SOURCE DATA: Begin

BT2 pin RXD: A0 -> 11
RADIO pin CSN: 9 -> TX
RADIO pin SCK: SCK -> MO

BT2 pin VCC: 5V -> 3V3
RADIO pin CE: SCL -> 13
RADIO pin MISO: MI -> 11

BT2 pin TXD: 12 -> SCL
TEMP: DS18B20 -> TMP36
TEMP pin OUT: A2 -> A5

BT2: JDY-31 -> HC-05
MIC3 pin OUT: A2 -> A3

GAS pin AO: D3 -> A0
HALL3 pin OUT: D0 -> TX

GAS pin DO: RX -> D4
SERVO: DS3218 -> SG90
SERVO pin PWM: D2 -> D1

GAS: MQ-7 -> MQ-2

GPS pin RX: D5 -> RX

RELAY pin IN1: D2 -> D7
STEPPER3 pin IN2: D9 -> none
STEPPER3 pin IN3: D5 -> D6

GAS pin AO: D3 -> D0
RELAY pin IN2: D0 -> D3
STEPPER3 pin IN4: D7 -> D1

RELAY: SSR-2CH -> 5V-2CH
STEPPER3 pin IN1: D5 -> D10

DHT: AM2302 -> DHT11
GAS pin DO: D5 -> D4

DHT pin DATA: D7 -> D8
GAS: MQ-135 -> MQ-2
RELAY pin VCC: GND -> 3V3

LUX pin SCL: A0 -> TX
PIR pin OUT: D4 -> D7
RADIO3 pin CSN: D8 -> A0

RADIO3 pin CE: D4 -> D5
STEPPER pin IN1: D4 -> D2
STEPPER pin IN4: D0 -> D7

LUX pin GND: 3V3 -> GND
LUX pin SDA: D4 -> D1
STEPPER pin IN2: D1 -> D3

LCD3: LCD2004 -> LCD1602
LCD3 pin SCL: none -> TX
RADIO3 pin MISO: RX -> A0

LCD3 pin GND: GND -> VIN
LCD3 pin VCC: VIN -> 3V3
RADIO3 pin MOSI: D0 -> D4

SOURCE DATA: End

INSTRUCTIONS TO FOLLOW:
Copy exactly, and only, the lines from the line that contains "GAS: MQ-135 -> MQ-2" through the end of the data above.

RESPONSE TO THIS TASK:
GAS: MQ-135 -> MQ-2
RELAY pin VCC: GND -> 3V3

LUX pin SCL: A0 -> TX
PIR pin OUT: D4 -> D7
RADIO3 pin CSN: D8 -> A0

RADIO3 pin CE: D4 -> D5
STEPPER pin IN1: D4 -> D2
STEPPER pin IN4: D0 -> D7

LUX pin GND: 3V3 -> GND
LUX pin SDA: D4 -> D1
STEPPER pin IN2: D1 -> D3

LCD3: LCD2004 -> LCD1602
LCD3 pin SCL: none -> TX
RADIO3 pin MISO: RX -> A0

LCD3 pin GND: GND -> VIN
LCD3 pin VCC: VIN -> 3V3
RADIO3 pin MOSI: D0 -> D4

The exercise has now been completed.